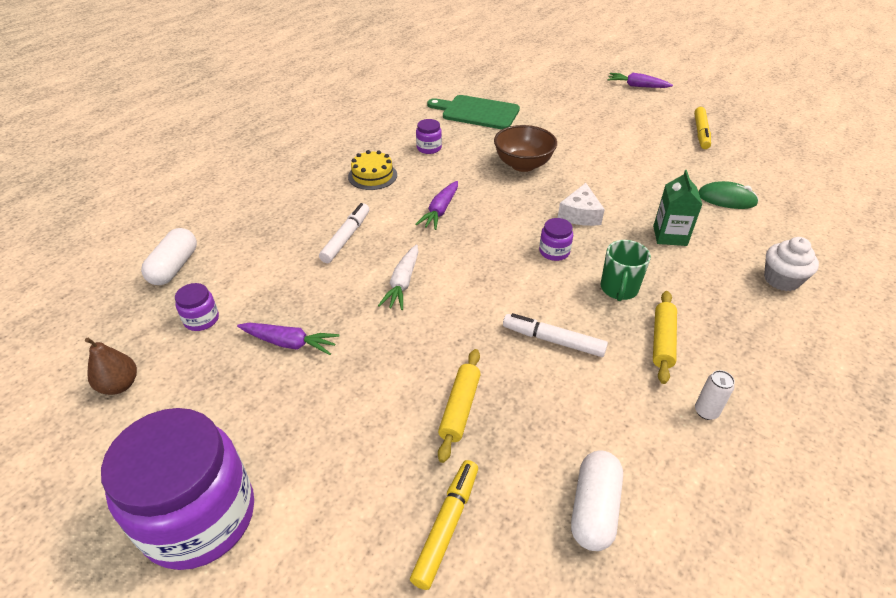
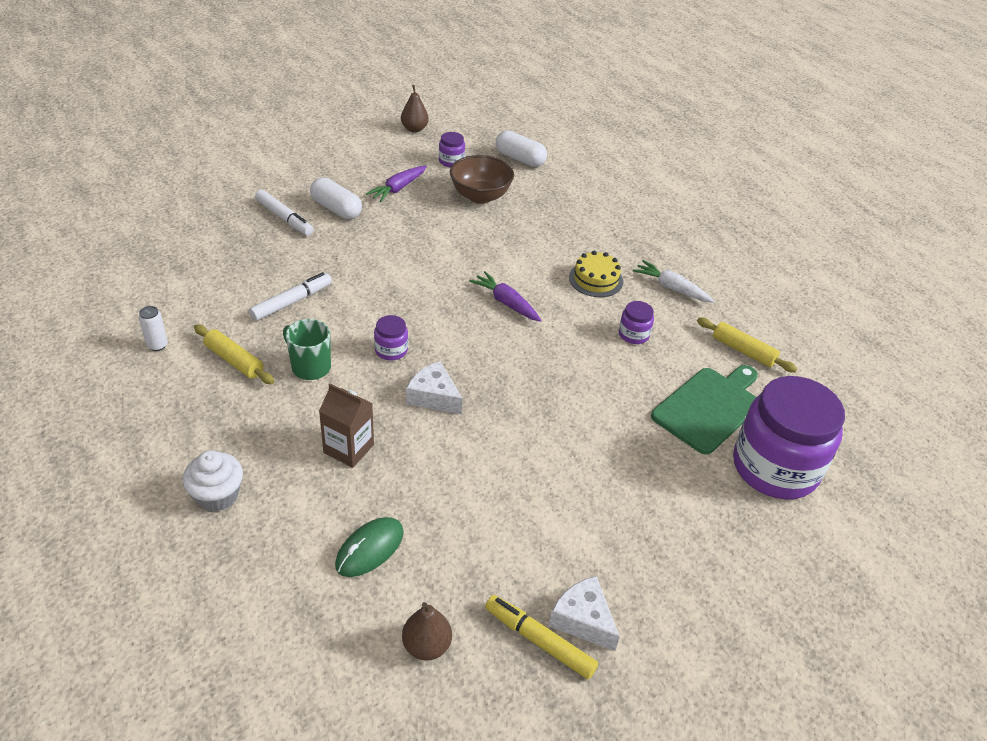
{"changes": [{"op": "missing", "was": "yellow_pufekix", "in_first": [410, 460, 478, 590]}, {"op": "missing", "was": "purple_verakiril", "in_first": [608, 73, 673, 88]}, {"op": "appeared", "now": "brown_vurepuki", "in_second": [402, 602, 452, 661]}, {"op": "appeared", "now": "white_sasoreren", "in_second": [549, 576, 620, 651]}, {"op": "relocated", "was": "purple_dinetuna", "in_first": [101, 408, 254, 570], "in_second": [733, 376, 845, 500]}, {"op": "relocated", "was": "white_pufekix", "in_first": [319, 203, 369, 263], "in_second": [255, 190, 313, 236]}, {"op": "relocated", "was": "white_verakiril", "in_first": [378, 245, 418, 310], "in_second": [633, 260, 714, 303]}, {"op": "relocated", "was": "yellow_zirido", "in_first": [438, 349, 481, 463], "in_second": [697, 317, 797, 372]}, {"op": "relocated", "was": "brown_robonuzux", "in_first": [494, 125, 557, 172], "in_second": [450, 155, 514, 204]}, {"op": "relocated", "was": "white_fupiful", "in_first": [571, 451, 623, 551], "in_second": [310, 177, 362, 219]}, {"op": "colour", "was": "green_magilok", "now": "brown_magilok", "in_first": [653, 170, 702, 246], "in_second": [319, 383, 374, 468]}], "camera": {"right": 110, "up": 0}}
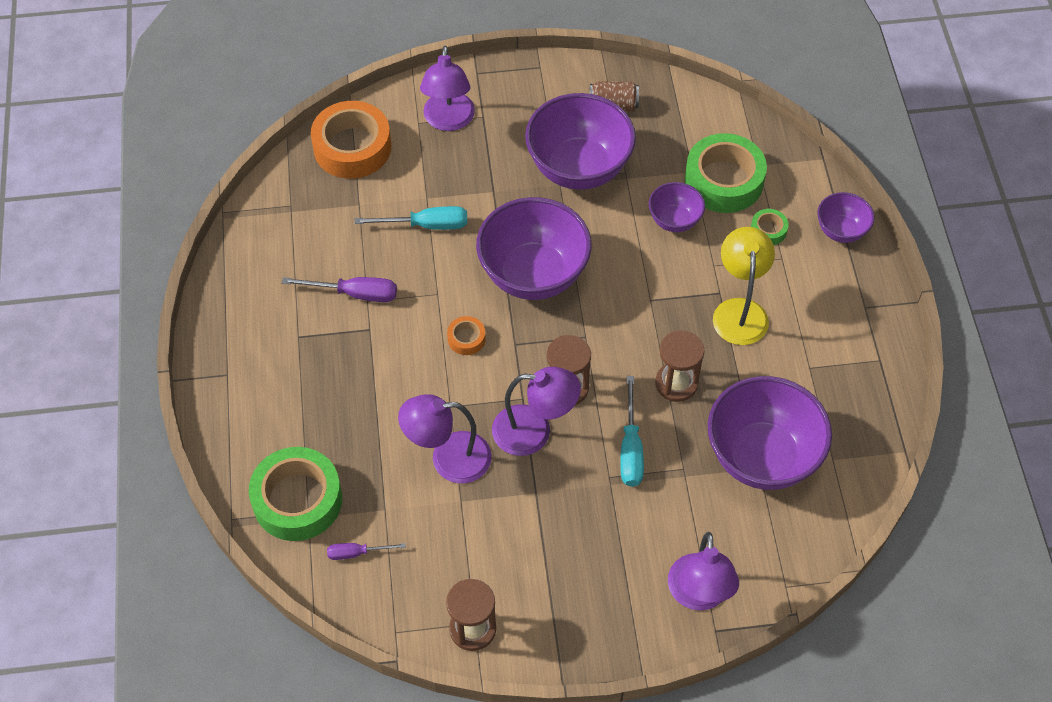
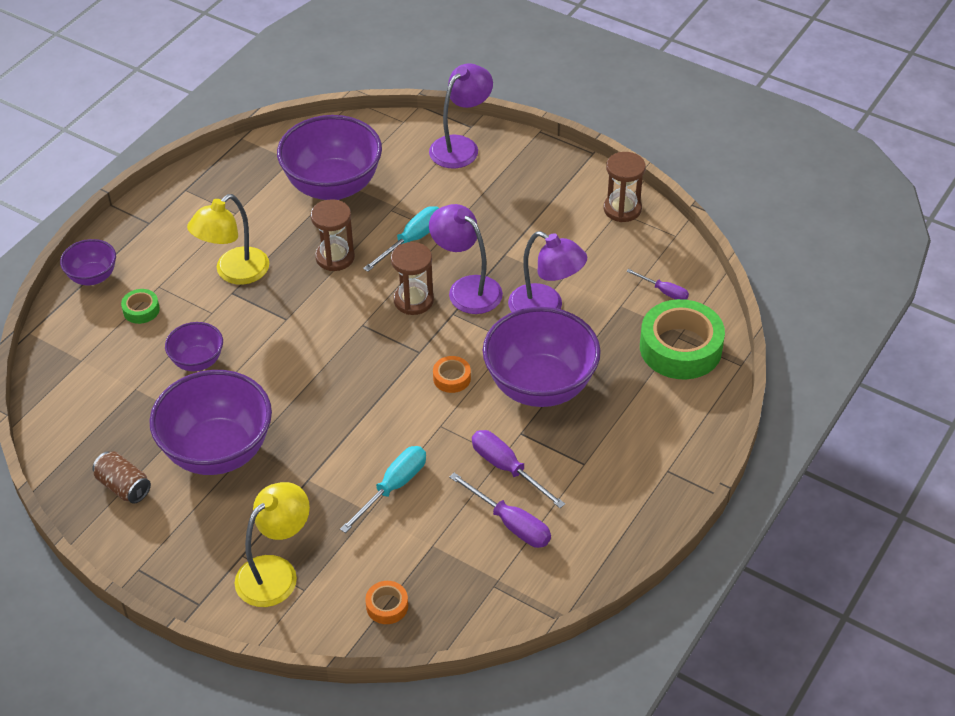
{"changes": [{"op": "missing", "was": "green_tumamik", "in_first": [685, 133, 767, 213]}, {"op": "appeared", "now": "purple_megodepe", "in_second": [449, 473, 551, 548]}, {"op": "relocated", "was": "purple_robonuzux", "in_first": [476, 197, 592, 300], "in_second": [483, 307, 601, 407]}, {"op": "colour", "was": "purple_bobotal", "now": "yellow_bobotal", "in_first": [420, 46, 475, 131], "in_second": [235, 482, 310, 607]}, {"op": "spun", "was": "turquoise_megodepe", "in_first": [355, 206, 467, 230], "in_second": [340, 446, 426, 533], "clockwise": 90}, {"op": "size", "was": "orange_tumamik", "in_first": [311, 101, 391, 179], "in_second": [365, 581, 408, 624], "ratio": 0.45}], "camera": {"right": -140, "up": -10}}
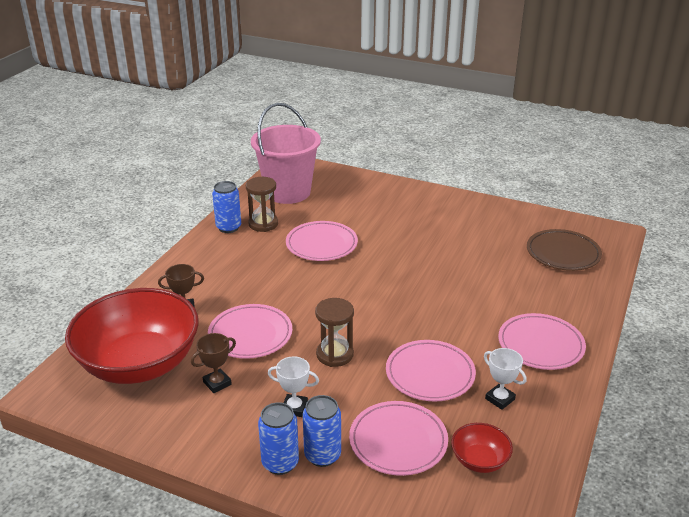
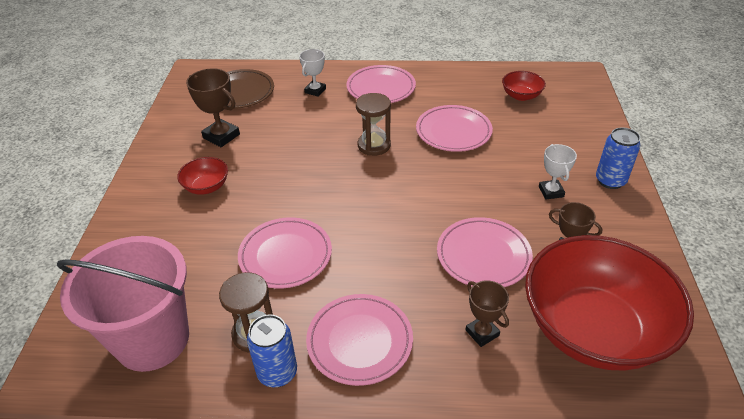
{"changes": [{"op": "missing", "was": "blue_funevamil", "in_first": [303, 395, 341, 467]}, {"op": "appeared", "now": "red_robonuzux", "in_second": [177, 157, 228, 195]}, {"op": "appeared", "now": "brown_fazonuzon", "in_second": [186, 68, 240, 147]}, {"op": "relocated", "was": "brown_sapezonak", "in_first": [315, 298, 354, 367], "in_second": [356, 93, 391, 156]}, {"op": "relocated", "was": "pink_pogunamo", "in_first": [349, 401, 448, 476], "in_second": [306, 294, 413, 386]}, {"op": "relocated", "was": "white_fazonuzon", "in_first": [484, 348, 527, 410], "in_second": [299, 49, 326, 97]}], "camera": {"right": -110, "up": 10}}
───
Line by line, write out the data above exactly, without the pictures.

Exercise response:
{"changes": [{"op": "missing", "was": "yellow_pufekix", "in_first": [410, 460, 478, 590]}, {"op": "missing", "was": "purple_verakiril", "in_first": [608, 73, 673, 88]}, {"op": "appeared", "now": "brown_vurepuki", "in_second": [402, 602, 452, 661]}, {"op": "appeared", "now": "white_sasoreren", "in_second": [549, 576, 620, 651]}, {"op": "relocated", "was": "purple_dinetuna", "in_first": [101, 408, 254, 570], "in_second": [733, 376, 845, 500]}, {"op": "relocated", "was": "white_pufekix", "in_first": [319, 203, 369, 263], "in_second": [255, 190, 313, 236]}, {"op": "relocated", "was": "white_verakiril", "in_first": [378, 245, 418, 310], "in_second": [633, 260, 714, 303]}, {"op": "relocated", "was": "yellow_zirido", "in_first": [438, 349, 481, 463], "in_second": [697, 317, 797, 372]}, {"op": "relocated", "was": "brown_robonuzux", "in_first": [494, 125, 557, 172], "in_second": [450, 155, 514, 204]}, {"op": "relocated", "was": "white_fupiful", "in_first": [571, 451, 623, 551], "in_second": [310, 177, 362, 219]}, {"op": "colour", "was": "green_magilok", "now": "brown_magilok", "in_first": [653, 170, 702, 246], "in_second": [319, 383, 374, 468]}], "camera": {"right": 110, "up": 0}}
{"changes": [{"op": "missing", "was": "green_tumamik", "in_first": [685, 133, 767, 213]}, {"op": "appeared", "now": "purple_megodepe", "in_second": [449, 473, 551, 548]}, {"op": "relocated", "was": "purple_robonuzux", "in_first": [476, 197, 592, 300], "in_second": [483, 307, 601, 407]}, {"op": "colour", "was": "purple_bobotal", "now": "yellow_bobotal", "in_first": [420, 46, 475, 131], "in_second": [235, 482, 310, 607]}, {"op": "spun", "was": "turquoise_megodepe", "in_first": [355, 206, 467, 230], "in_second": [340, 446, 426, 533], "clockwise": 90}, {"op": "size", "was": "orange_tumamik", "in_first": [311, 101, 391, 179], "in_second": [365, 581, 408, 624], "ratio": 0.45}], "camera": {"right": -140, "up": -10}}
{"changes": [{"op": "missing", "was": "blue_funevamil", "in_first": [303, 395, 341, 467]}, {"op": "appeared", "now": "red_robonuzux", "in_second": [177, 157, 228, 195]}, {"op": "appeared", "now": "brown_fazonuzon", "in_second": [186, 68, 240, 147]}, {"op": "relocated", "was": "brown_sapezonak", "in_first": [315, 298, 354, 367], "in_second": [356, 93, 391, 156]}, {"op": "relocated", "was": "pink_pogunamo", "in_first": [349, 401, 448, 476], "in_second": [306, 294, 413, 386]}, {"op": "relocated", "was": "white_fazonuzon", "in_first": [484, 348, 527, 410], "in_second": [299, 49, 326, 97]}], "camera": {"right": -110, "up": 10}}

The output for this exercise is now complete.